*** Provided material ***
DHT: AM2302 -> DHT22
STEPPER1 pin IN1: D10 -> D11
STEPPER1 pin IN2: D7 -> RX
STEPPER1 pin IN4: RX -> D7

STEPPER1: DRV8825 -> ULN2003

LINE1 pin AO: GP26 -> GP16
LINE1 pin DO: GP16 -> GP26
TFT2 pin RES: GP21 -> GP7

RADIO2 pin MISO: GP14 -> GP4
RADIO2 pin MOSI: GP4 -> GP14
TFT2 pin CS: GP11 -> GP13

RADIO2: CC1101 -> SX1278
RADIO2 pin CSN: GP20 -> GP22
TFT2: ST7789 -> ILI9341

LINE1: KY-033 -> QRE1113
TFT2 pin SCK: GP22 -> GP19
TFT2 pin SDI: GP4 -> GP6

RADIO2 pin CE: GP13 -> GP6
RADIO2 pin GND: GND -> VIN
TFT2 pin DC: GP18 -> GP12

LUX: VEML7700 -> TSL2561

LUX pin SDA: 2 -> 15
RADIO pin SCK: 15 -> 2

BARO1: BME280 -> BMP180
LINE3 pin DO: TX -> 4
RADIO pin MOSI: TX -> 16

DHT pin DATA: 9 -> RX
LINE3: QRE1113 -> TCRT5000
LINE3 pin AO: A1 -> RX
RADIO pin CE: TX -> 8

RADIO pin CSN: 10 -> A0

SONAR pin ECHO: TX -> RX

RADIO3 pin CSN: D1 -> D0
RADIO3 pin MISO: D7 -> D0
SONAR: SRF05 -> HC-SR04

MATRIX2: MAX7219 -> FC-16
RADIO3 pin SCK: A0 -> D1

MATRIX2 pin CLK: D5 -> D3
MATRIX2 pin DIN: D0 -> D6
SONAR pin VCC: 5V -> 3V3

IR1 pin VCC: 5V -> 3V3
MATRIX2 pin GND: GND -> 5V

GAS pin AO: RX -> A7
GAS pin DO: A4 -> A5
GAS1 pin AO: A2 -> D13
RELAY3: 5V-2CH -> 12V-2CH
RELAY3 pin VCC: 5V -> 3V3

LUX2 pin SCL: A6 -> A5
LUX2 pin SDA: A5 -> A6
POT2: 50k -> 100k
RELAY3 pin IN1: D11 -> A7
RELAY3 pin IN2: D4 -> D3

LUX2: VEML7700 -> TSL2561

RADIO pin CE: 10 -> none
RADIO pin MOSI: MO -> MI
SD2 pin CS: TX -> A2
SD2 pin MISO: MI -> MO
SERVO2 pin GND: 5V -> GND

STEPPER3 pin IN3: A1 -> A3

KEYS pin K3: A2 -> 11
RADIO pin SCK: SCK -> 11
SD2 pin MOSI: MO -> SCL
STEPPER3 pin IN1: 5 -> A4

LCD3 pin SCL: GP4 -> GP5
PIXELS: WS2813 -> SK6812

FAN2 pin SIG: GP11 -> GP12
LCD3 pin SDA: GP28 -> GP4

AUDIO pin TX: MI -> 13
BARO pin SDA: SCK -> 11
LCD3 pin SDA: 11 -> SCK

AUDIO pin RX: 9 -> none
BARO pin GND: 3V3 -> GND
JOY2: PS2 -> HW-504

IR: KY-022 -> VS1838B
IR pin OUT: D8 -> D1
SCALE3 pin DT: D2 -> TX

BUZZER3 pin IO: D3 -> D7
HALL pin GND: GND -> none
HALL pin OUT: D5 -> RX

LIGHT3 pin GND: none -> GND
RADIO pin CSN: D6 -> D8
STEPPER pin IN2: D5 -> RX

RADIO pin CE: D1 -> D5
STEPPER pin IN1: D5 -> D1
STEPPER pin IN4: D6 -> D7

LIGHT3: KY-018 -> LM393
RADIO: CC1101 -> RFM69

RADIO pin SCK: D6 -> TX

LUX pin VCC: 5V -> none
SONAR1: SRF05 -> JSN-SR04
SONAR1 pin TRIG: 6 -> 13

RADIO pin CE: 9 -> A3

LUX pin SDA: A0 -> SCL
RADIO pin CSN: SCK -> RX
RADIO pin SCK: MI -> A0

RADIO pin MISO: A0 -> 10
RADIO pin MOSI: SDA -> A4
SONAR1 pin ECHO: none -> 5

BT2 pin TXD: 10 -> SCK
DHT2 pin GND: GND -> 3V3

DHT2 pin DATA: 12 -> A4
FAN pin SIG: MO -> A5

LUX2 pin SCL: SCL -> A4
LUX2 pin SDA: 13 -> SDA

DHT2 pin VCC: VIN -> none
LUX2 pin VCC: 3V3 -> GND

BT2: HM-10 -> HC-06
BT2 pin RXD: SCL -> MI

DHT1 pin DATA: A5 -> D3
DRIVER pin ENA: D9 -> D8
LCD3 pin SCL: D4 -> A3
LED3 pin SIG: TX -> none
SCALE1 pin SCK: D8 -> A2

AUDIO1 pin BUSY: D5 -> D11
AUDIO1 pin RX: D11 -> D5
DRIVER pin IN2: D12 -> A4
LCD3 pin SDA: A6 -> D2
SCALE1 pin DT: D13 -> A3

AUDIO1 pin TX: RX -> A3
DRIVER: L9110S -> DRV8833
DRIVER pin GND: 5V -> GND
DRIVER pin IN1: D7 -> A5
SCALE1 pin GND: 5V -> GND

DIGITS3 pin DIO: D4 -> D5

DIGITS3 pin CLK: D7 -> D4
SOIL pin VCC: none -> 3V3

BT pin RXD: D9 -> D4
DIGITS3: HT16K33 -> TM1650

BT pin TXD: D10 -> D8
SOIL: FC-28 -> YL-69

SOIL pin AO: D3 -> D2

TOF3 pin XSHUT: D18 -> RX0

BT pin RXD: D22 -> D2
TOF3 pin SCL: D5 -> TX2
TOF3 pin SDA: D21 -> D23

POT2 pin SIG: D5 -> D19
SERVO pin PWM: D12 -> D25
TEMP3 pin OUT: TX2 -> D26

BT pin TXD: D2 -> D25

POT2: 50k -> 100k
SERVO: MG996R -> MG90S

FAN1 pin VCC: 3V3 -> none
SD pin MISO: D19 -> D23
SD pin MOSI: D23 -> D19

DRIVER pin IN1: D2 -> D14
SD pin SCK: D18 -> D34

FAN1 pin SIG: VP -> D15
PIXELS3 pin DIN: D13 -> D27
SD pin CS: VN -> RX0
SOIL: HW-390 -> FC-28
*** End of Provided material ***
What to work on =
Return the material in full, restating each entry word for word.

Output of the task =
DHT: AM2302 -> DHT22
STEPPER1 pin IN1: D10 -> D11
STEPPER1 pin IN2: D7 -> RX
STEPPER1 pin IN4: RX -> D7

STEPPER1: DRV8825 -> ULN2003

LINE1 pin AO: GP26 -> GP16
LINE1 pin DO: GP16 -> GP26
TFT2 pin RES: GP21 -> GP7

RADIO2 pin MISO: GP14 -> GP4
RADIO2 pin MOSI: GP4 -> GP14
TFT2 pin CS: GP11 -> GP13

RADIO2: CC1101 -> SX1278
RADIO2 pin CSN: GP20 -> GP22
TFT2: ST7789 -> ILI9341

LINE1: KY-033 -> QRE1113
TFT2 pin SCK: GP22 -> GP19
TFT2 pin SDI: GP4 -> GP6

RADIO2 pin CE: GP13 -> GP6
RADIO2 pin GND: GND -> VIN
TFT2 pin DC: GP18 -> GP12

LUX: VEML7700 -> TSL2561

LUX pin SDA: 2 -> 15
RADIO pin SCK: 15 -> 2

BARO1: BME280 -> BMP180
LINE3 pin DO: TX -> 4
RADIO pin MOSI: TX -> 16

DHT pin DATA: 9 -> RX
LINE3: QRE1113 -> TCRT5000
LINE3 pin AO: A1 -> RX
RADIO pin CE: TX -> 8

RADIO pin CSN: 10 -> A0

SONAR pin ECHO: TX -> RX

RADIO3 pin CSN: D1 -> D0
RADIO3 pin MISO: D7 -> D0
SONAR: SRF05 -> HC-SR04

MATRIX2: MAX7219 -> FC-16
RADIO3 pin SCK: A0 -> D1

MATRIX2 pin CLK: D5 -> D3
MATRIX2 pin DIN: D0 -> D6
SONAR pin VCC: 5V -> 3V3

IR1 pin VCC: 5V -> 3V3
MATRIX2 pin GND: GND -> 5V

GAS pin AO: RX -> A7
GAS pin DO: A4 -> A5
GAS1 pin AO: A2 -> D13
RELAY3: 5V-2CH -> 12V-2CH
RELAY3 pin VCC: 5V -> 3V3

LUX2 pin SCL: A6 -> A5
LUX2 pin SDA: A5 -> A6
POT2: 50k -> 100k
RELAY3 pin IN1: D11 -> A7
RELAY3 pin IN2: D4 -> D3

LUX2: VEML7700 -> TSL2561

RADIO pin CE: 10 -> none
RADIO pin MOSI: MO -> MI
SD2 pin CS: TX -> A2
SD2 pin MISO: MI -> MO
SERVO2 pin GND: 5V -> GND

STEPPER3 pin IN3: A1 -> A3

KEYS pin K3: A2 -> 11
RADIO pin SCK: SCK -> 11
SD2 pin MOSI: MO -> SCL
STEPPER3 pin IN1: 5 -> A4

LCD3 pin SCL: GP4 -> GP5
PIXELS: WS2813 -> SK6812

FAN2 pin SIG: GP11 -> GP12
LCD3 pin SDA: GP28 -> GP4

AUDIO pin TX: MI -> 13
BARO pin SDA: SCK -> 11
LCD3 pin SDA: 11 -> SCK

AUDIO pin RX: 9 -> none
BARO pin GND: 3V3 -> GND
JOY2: PS2 -> HW-504

IR: KY-022 -> VS1838B
IR pin OUT: D8 -> D1
SCALE3 pin DT: D2 -> TX

BUZZER3 pin IO: D3 -> D7
HALL pin GND: GND -> none
HALL pin OUT: D5 -> RX

LIGHT3 pin GND: none -> GND
RADIO pin CSN: D6 -> D8
STEPPER pin IN2: D5 -> RX

RADIO pin CE: D1 -> D5
STEPPER pin IN1: D5 -> D1
STEPPER pin IN4: D6 -> D7

LIGHT3: KY-018 -> LM393
RADIO: CC1101 -> RFM69

RADIO pin SCK: D6 -> TX

LUX pin VCC: 5V -> none
SONAR1: SRF05 -> JSN-SR04
SONAR1 pin TRIG: 6 -> 13

RADIO pin CE: 9 -> A3

LUX pin SDA: A0 -> SCL
RADIO pin CSN: SCK -> RX
RADIO pin SCK: MI -> A0

RADIO pin MISO: A0 -> 10
RADIO pin MOSI: SDA -> A4
SONAR1 pin ECHO: none -> 5

BT2 pin TXD: 10 -> SCK
DHT2 pin GND: GND -> 3V3

DHT2 pin DATA: 12 -> A4
FAN pin SIG: MO -> A5

LUX2 pin SCL: SCL -> A4
LUX2 pin SDA: 13 -> SDA

DHT2 pin VCC: VIN -> none
LUX2 pin VCC: 3V3 -> GND

BT2: HM-10 -> HC-06
BT2 pin RXD: SCL -> MI

DHT1 pin DATA: A5 -> D3
DRIVER pin ENA: D9 -> D8
LCD3 pin SCL: D4 -> A3
LED3 pin SIG: TX -> none
SCALE1 pin SCK: D8 -> A2

AUDIO1 pin BUSY: D5 -> D11
AUDIO1 pin RX: D11 -> D5
DRIVER pin IN2: D12 -> A4
LCD3 pin SDA: A6 -> D2
SCALE1 pin DT: D13 -> A3

AUDIO1 pin TX: RX -> A3
DRIVER: L9110S -> DRV8833
DRIVER pin GND: 5V -> GND
DRIVER pin IN1: D7 -> A5
SCALE1 pin GND: 5V -> GND

DIGITS3 pin DIO: D4 -> D5

DIGITS3 pin CLK: D7 -> D4
SOIL pin VCC: none -> 3V3

BT pin RXD: D9 -> D4
DIGITS3: HT16K33 -> TM1650

BT pin TXD: D10 -> D8
SOIL: FC-28 -> YL-69

SOIL pin AO: D3 -> D2

TOF3 pin XSHUT: D18 -> RX0

BT pin RXD: D22 -> D2
TOF3 pin SCL: D5 -> TX2
TOF3 pin SDA: D21 -> D23

POT2 pin SIG: D5 -> D19
SERVO pin PWM: D12 -> D25
TEMP3 pin OUT: TX2 -> D26

BT pin TXD: D2 -> D25

POT2: 50k -> 100k
SERVO: MG996R -> MG90S

FAN1 pin VCC: 3V3 -> none
SD pin MISO: D19 -> D23
SD pin MOSI: D23 -> D19

DRIVER pin IN1: D2 -> D14
SD pin SCK: D18 -> D34

FAN1 pin SIG: VP -> D15
PIXELS3 pin DIN: D13 -> D27
SD pin CS: VN -> RX0
SOIL: HW-390 -> FC-28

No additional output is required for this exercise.